▶ Listed records
= Beginning of Section =
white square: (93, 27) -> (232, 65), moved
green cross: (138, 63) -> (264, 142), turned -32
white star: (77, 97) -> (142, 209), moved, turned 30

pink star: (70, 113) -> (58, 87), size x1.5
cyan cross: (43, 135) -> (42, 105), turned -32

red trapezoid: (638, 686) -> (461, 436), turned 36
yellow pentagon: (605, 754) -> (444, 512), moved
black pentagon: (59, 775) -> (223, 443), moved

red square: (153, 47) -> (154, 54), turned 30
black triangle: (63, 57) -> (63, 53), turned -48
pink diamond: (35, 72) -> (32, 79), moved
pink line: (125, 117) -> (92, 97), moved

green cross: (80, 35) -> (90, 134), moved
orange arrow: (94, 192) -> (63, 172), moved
= End of Section =
= Beginning of Section =
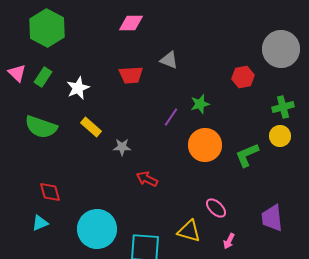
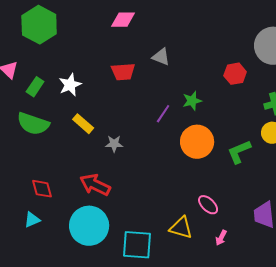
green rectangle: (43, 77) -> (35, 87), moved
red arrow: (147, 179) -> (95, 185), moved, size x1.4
= End of Section =
▶ Work required
The range runs from the line with "green rectangle: (43, 77) -> (35, 87), moved" up to and including the line with "red arrow: (147, 179)" in the listing above; please write out exactly those lines and nothing more.

▶ Task response
green rectangle: (43, 77) -> (35, 87), moved
red arrow: (147, 179) -> (95, 185), moved, size x1.4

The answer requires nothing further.